*TASK TO CARRY OUT*
Every picture should be left out, but the lines below must be repeated exactly.

*Object state comparisons*
****
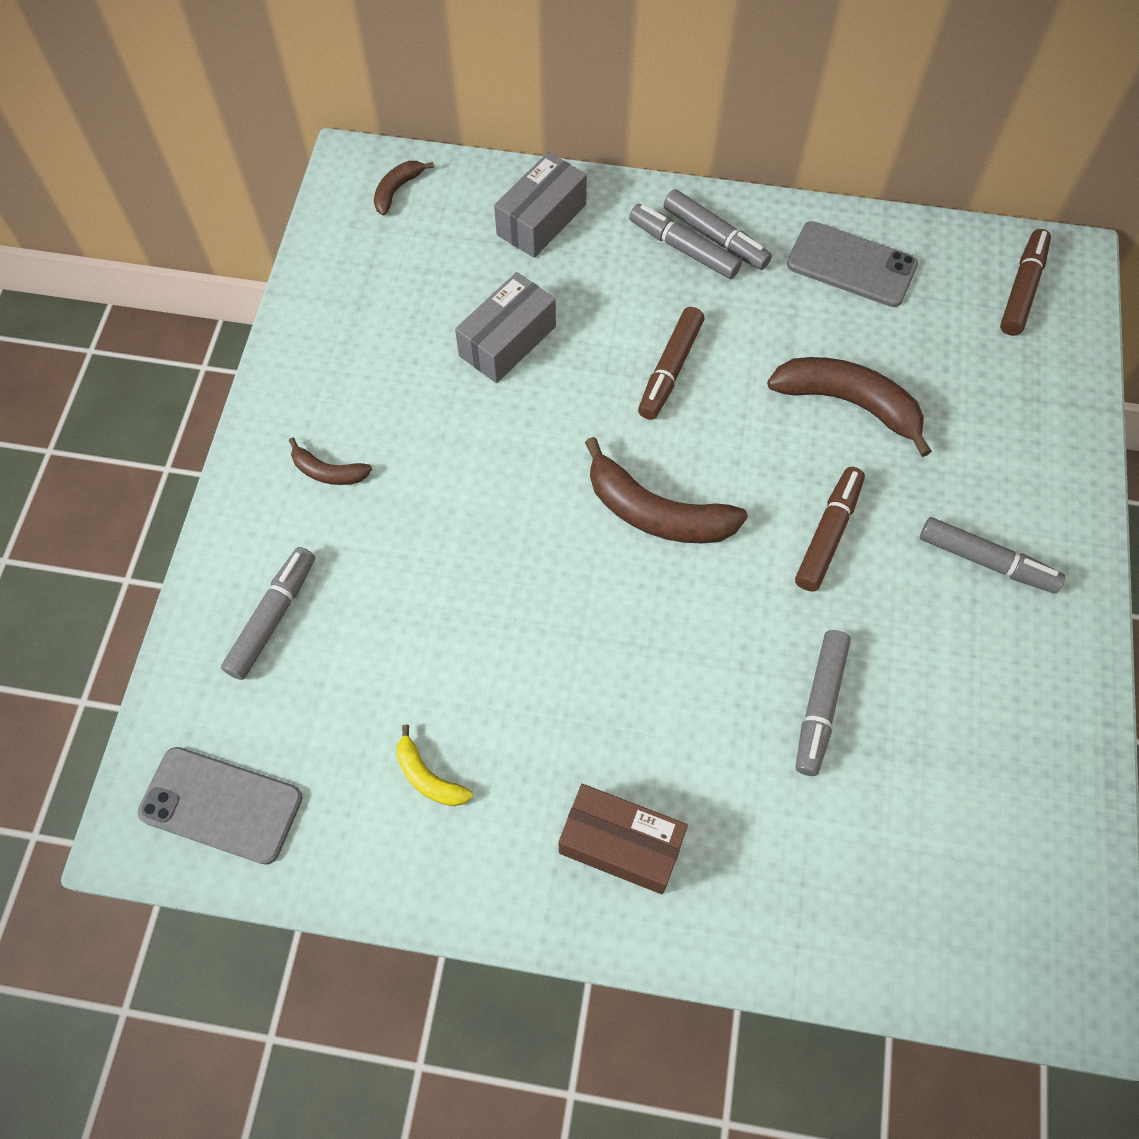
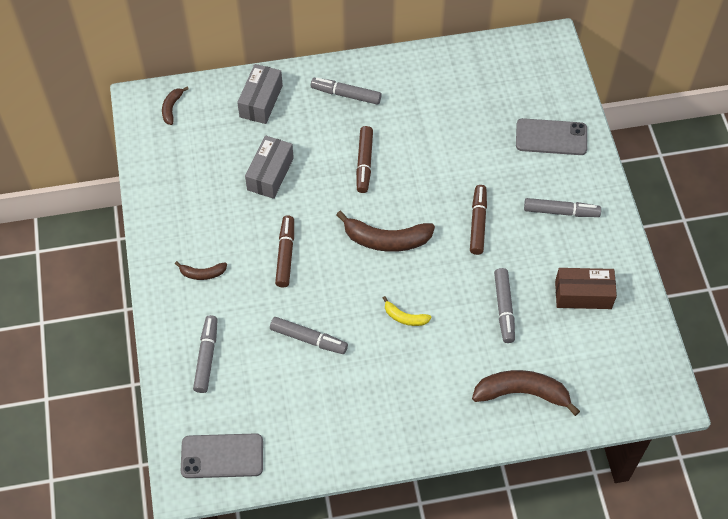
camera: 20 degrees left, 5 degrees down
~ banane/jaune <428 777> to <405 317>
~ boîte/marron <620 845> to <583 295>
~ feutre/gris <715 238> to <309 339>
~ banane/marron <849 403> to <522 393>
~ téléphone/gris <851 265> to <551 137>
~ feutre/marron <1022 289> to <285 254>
****
*SOLUTION TO THE EXERCISE*
camera: 20 degrees left, 5 degrees down
~ banane/jaune <428 777> to <405 317>
~ boîte/marron <620 845> to <583 295>
~ feutre/gris <715 238> to <309 339>
~ banane/marron <849 403> to <522 393>
~ téléphone/gris <851 265> to <551 137>
~ feutre/marron <1022 289> to <285 254>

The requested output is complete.